Object change listings
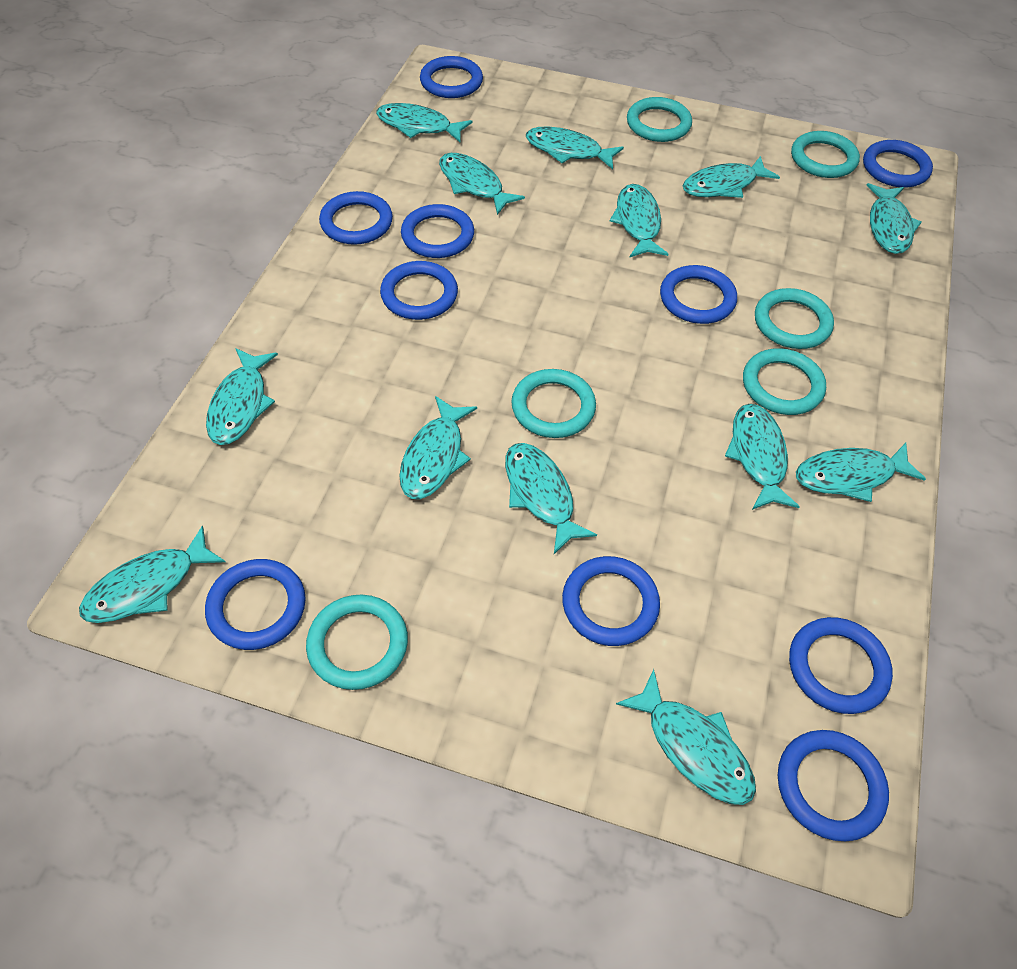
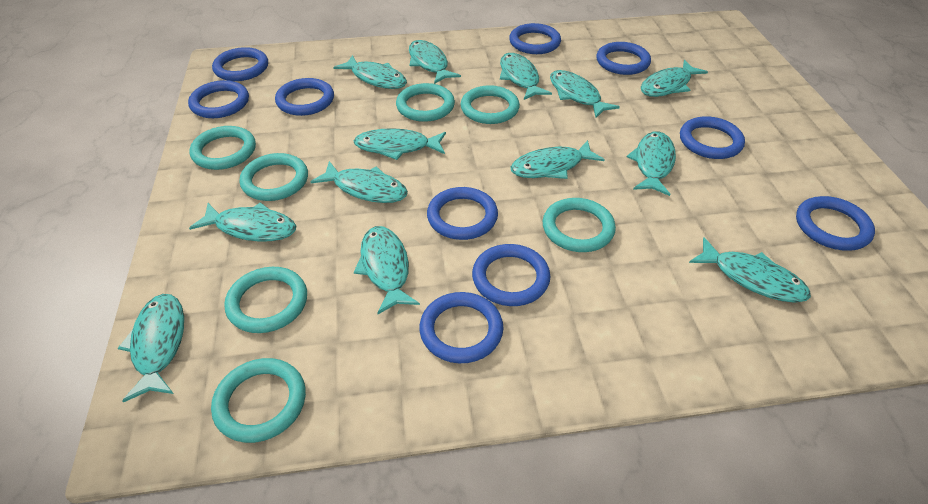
turquoise ring: 6 -> 7

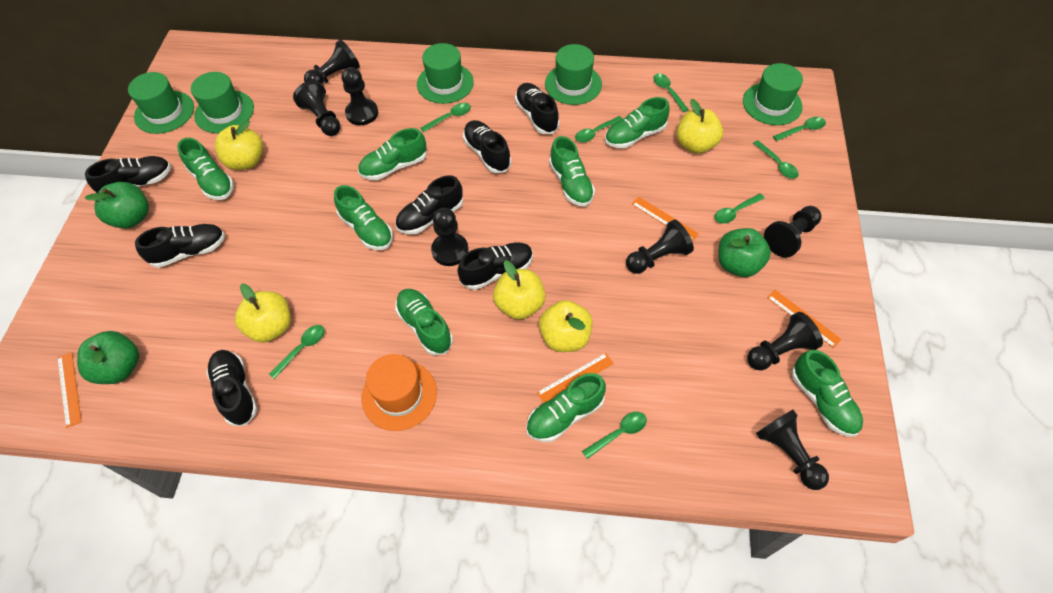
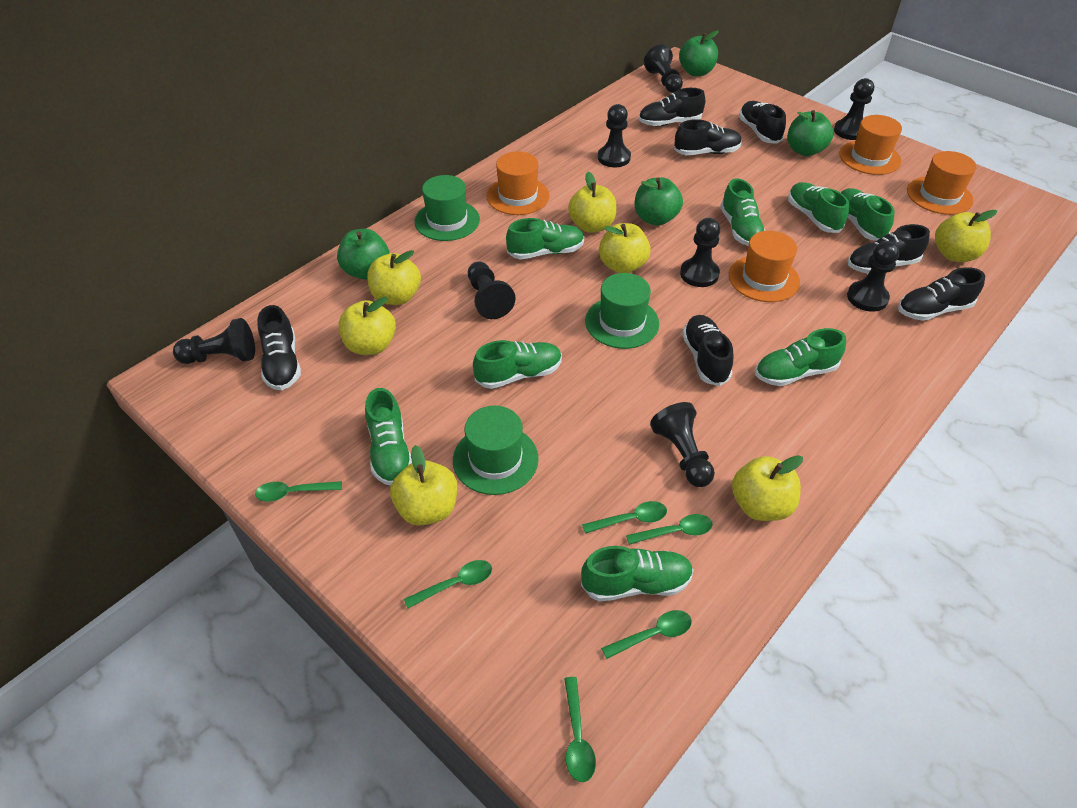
green apple: 3 -> 4
green hat: 5 -> 3
green spoon: 8 -> 6
orange hat: 1 -> 4
orange ruler: 4 -> 0
yellow apple: 5 -> 7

_What you should do:_ The required result is an exact repetition of the lines from the one containing "green hat: 5 -> 3" through the last line of the data.

_Answer to this problem:_
green hat: 5 -> 3
green spoon: 8 -> 6
orange hat: 1 -> 4
orange ruler: 4 -> 0
yellow apple: 5 -> 7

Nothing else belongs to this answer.